Omit every picture, then give all the entries again exactly.

==== INPUT DATA

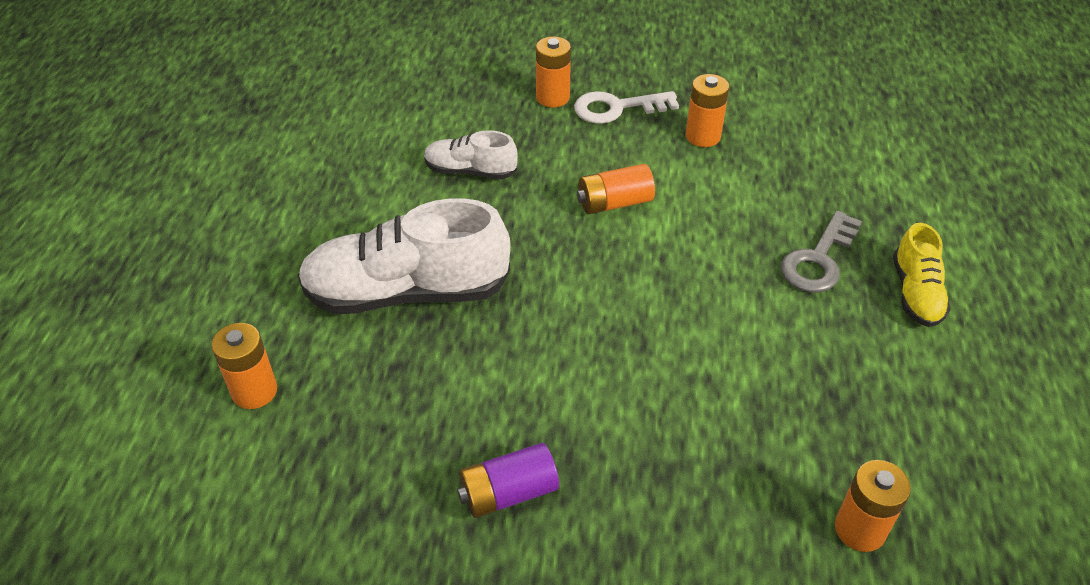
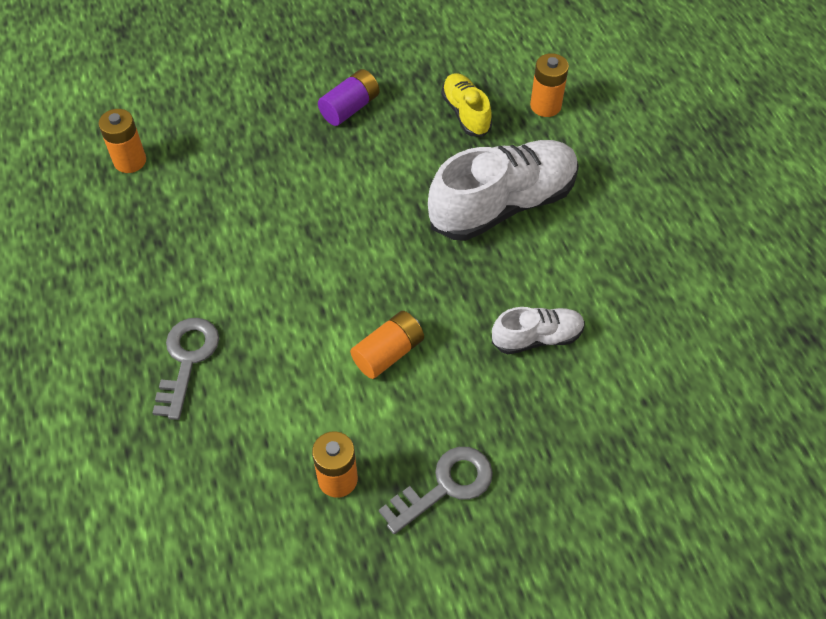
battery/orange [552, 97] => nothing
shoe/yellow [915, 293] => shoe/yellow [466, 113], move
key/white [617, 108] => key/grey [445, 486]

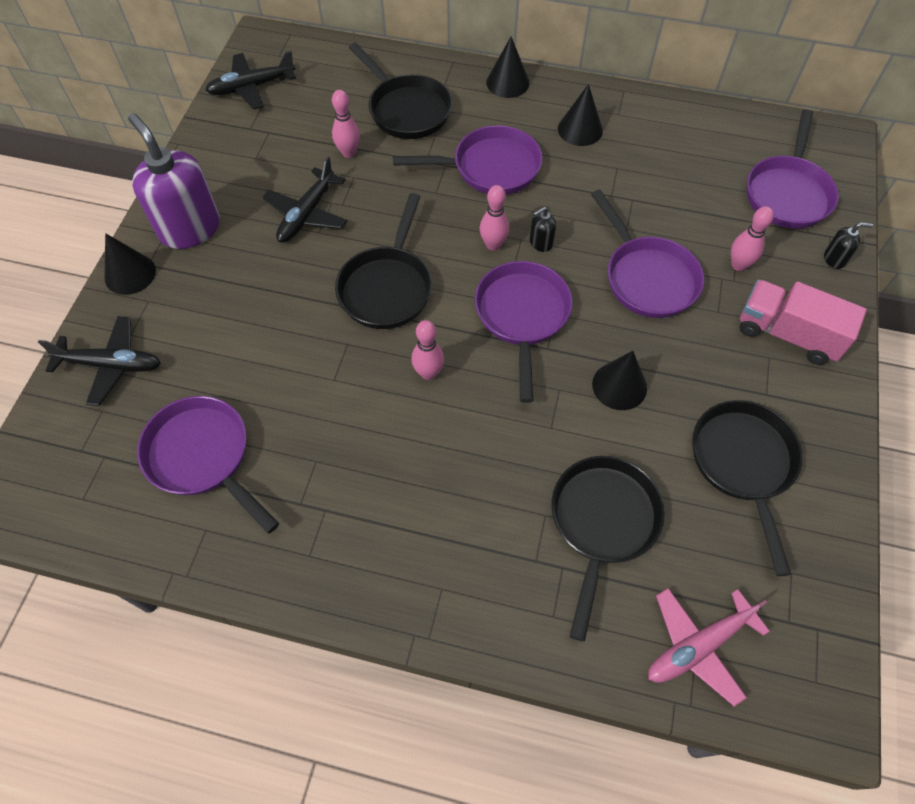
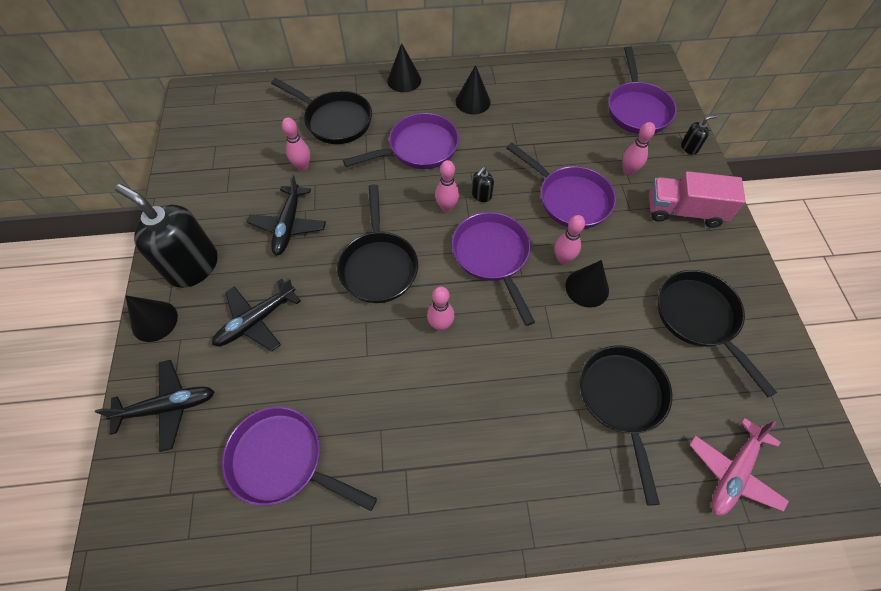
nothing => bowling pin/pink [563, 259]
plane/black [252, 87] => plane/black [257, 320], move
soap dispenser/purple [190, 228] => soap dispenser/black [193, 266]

========

*RESPONSE*:
battery/orange [552, 97] => nothing
shoe/yellow [915, 293] => shoe/yellow [466, 113], move
key/white [617, 108] => key/grey [445, 486]

nothing => bowling pin/pink [563, 259]
plane/black [252, 87] => plane/black [257, 320], move
soap dispenser/purple [190, 228] => soap dispenser/black [193, 266]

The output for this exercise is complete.